+++ Provided data +++

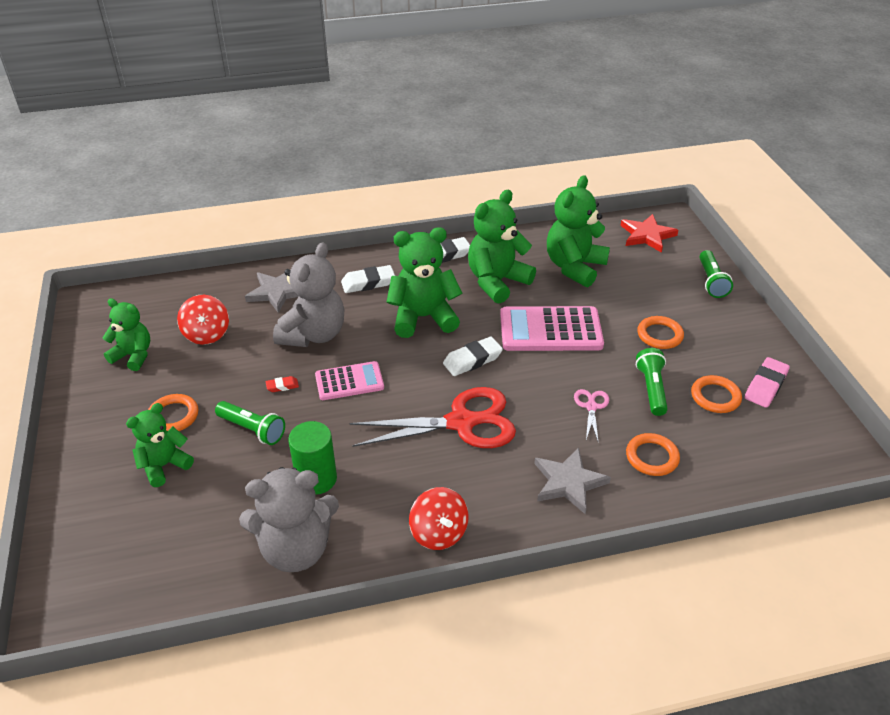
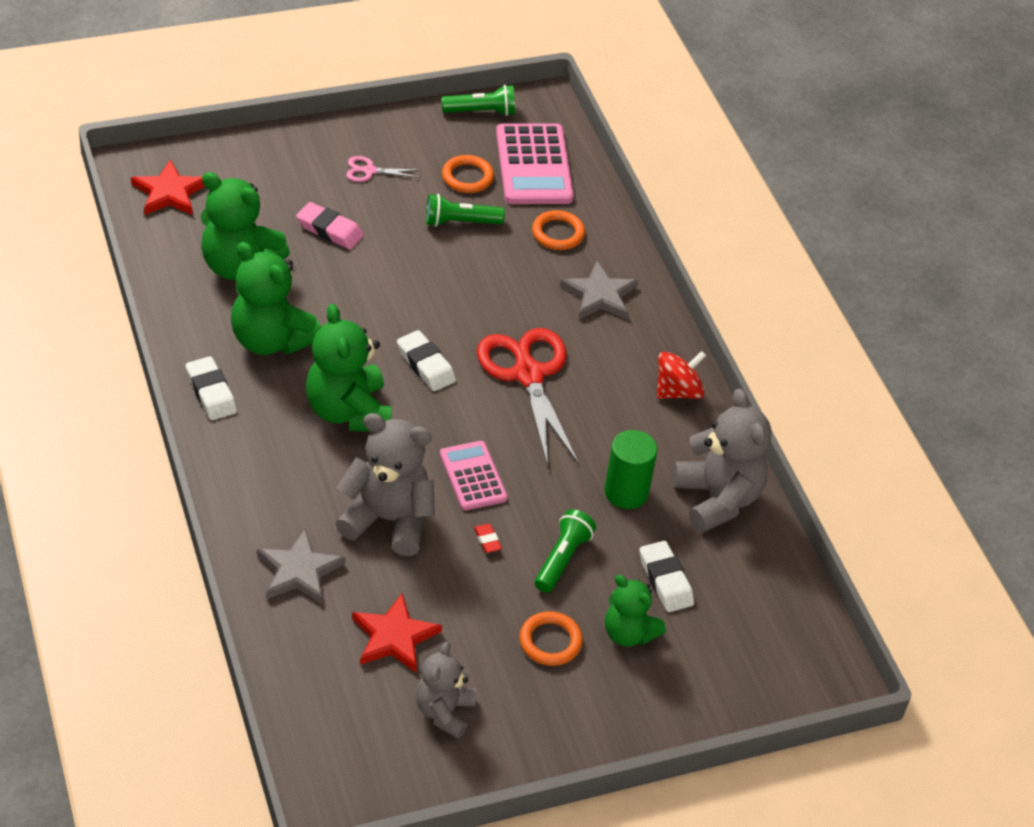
camera: 100 degrees left, 5 degrees up
(133, 356) = (444, 712): green teddy bear -> grey teddy bear
(206, 334) = (394, 637): red spinning top -> red star
(368, 283) = (276, 471): white eraser -> white eraser (665, 580)
(550, 330) = (367, 295): pink calculator -> pink calculator (534, 165)
(591, 406) = (492, 271): pink scissors -> pink scissors (369, 171)
(659, 335) = (371, 205): orange ring -> none
(711, 281) = (269, 150): green flashlight -> green flashlight (481, 112)
(765, 386) = (447, 139): pink eraser -> pink eraser (330, 230)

+++

### Problem requirements
Across all the records, find the lines containing the word "eraser" and reproduce each one.

### Expected answer
(368, 283) = (276, 471): white eraser -> white eraser (665, 580)
(765, 386) = (447, 139): pink eraser -> pink eraser (330, 230)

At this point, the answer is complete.